- **Data entries**
****
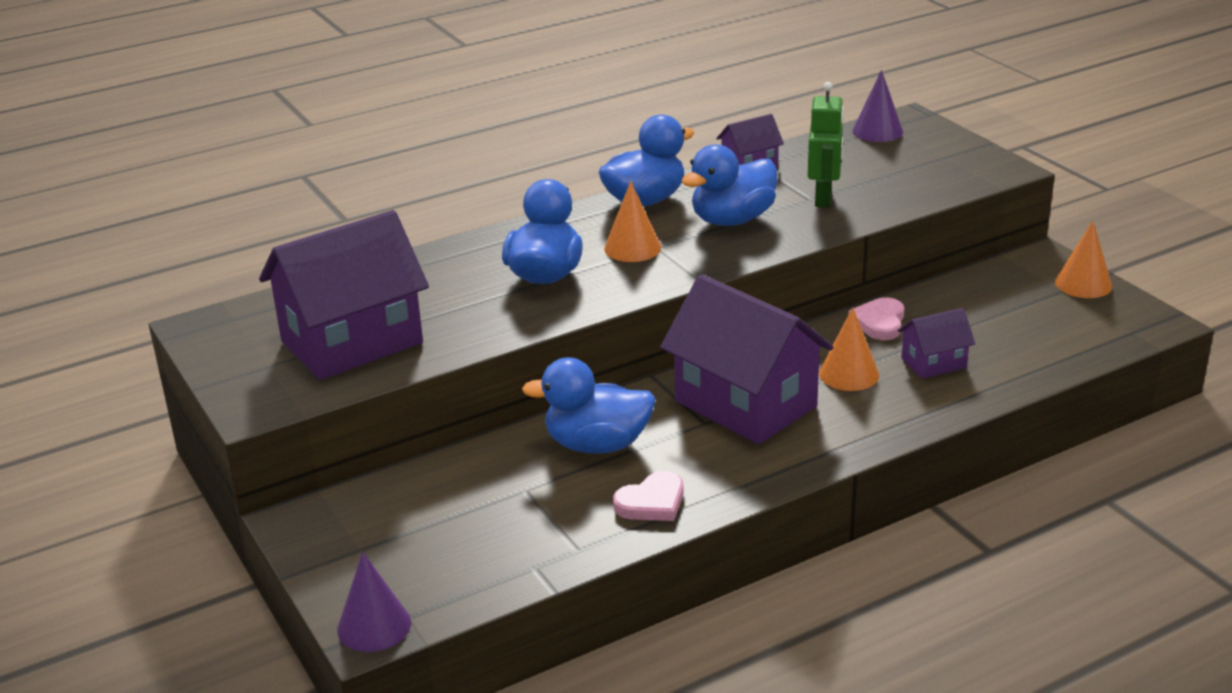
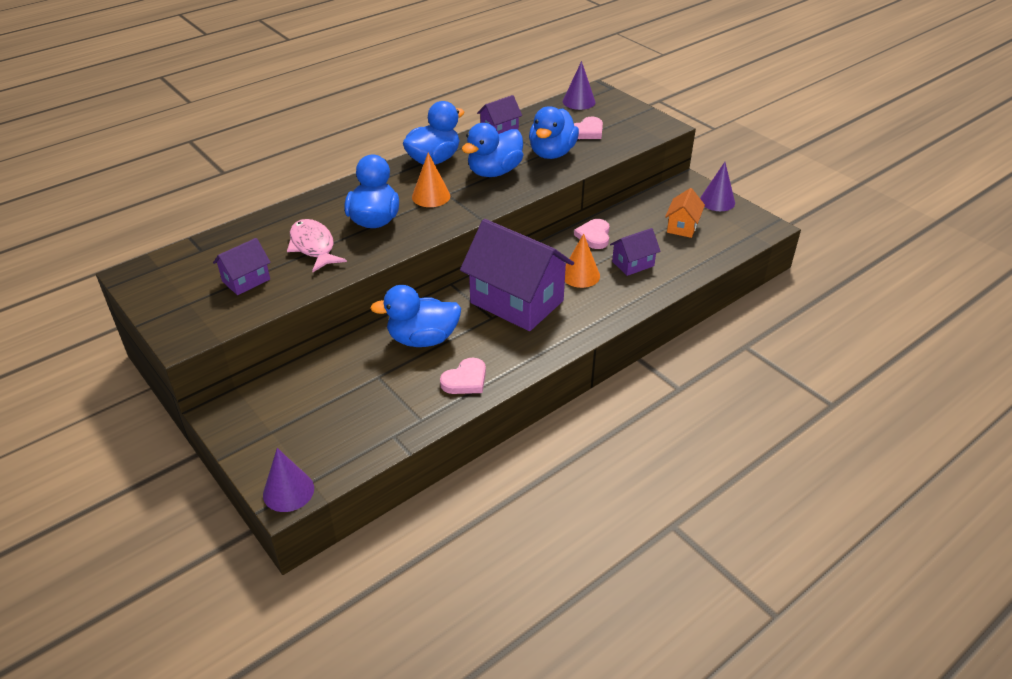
camera: 10 degrees left, 10 degrees up
purple house [259,210,429,380] -> purple house [213,238,271,295], size x0.47
green robot [808,82,844,208] -> blue duck [529,106,579,159]
orange cone [1055,221,1112,298] -> purple cone [700,162,735,211]
none -> pink fish [287,219,347,272]
none -> pink heart [574,117,603,139]
none -> orange house [665,188,705,238]

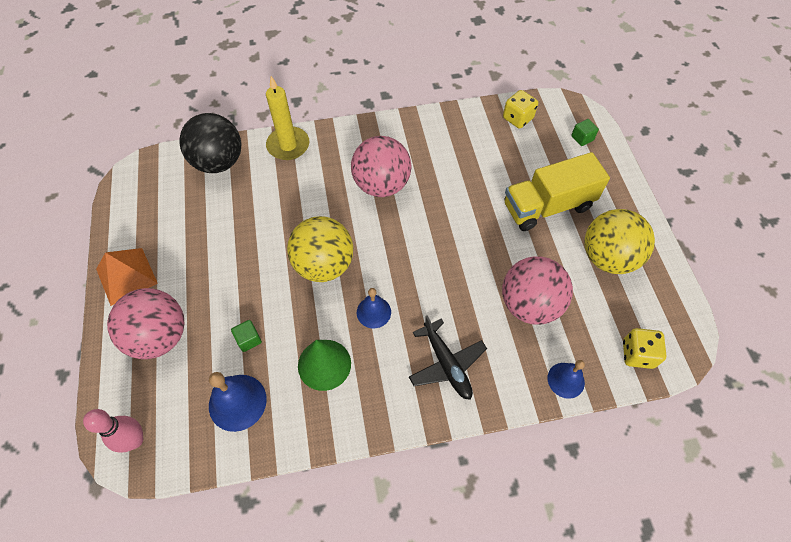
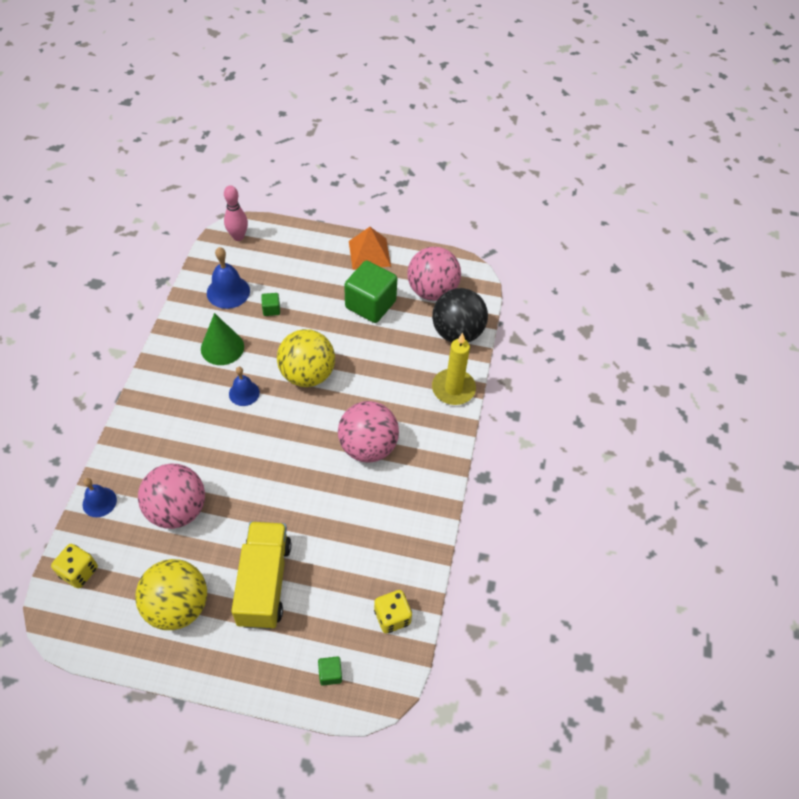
camera: 110 degrees right, 5 degrees down
pink ball [107,288,184,359] -> pink ball moved to [407,247,461,301]
black plane [409,315,487,400] -> none
none -> green cube [344,261,397,323]

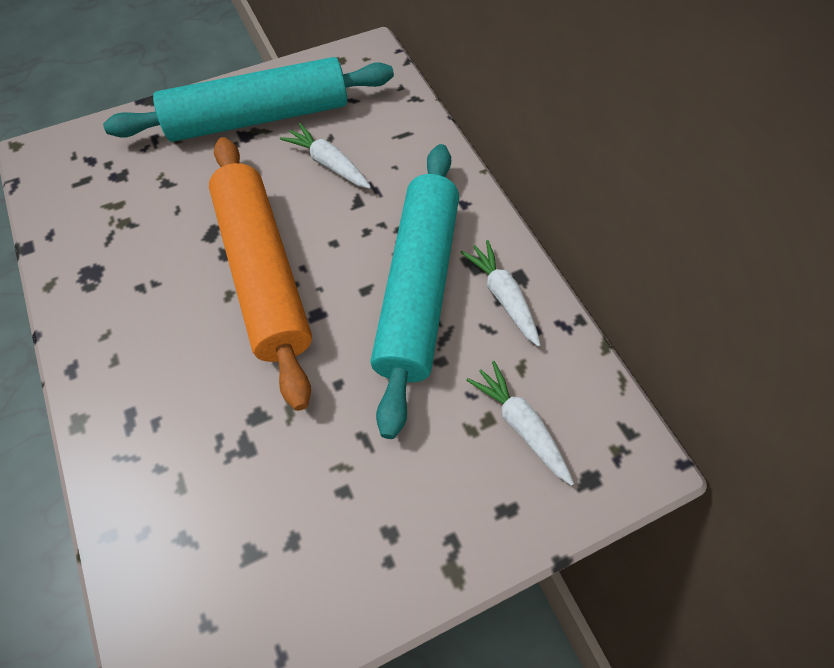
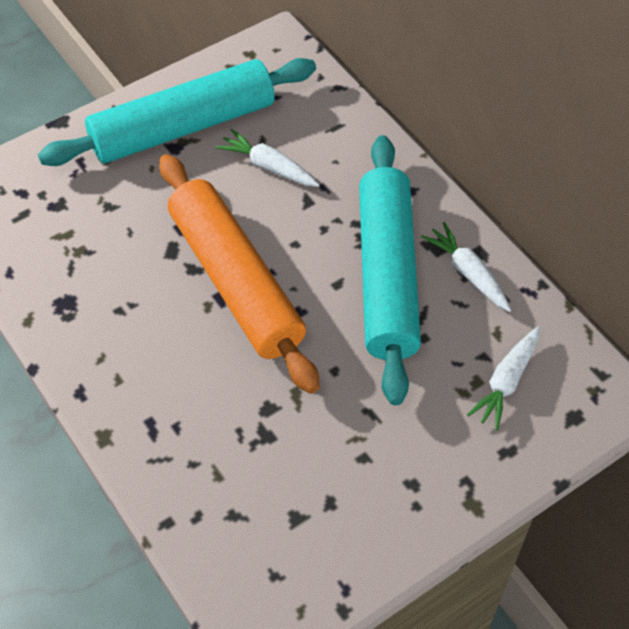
camera: 10 degrees left, 5 degrees down
white carrot [466,361,574,486] -> white carrot turned 105 degrees counterclockwise [467,326,540,430]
****
- **TASK OBJECTIVE**
Write out word for word every line from the line with "black plane [409,315,487,400] -> none" through the final line of the records, both included, skipping the pictures.

- **YOUR SOLUTION**
black plane [409,315,487,400] -> none
none -> green cube [344,261,397,323]

camera: 10 degrees left, 5 degrees down
white carrot [466,361,574,486] -> white carrot turned 105 degrees counterclockwise [467,326,540,430]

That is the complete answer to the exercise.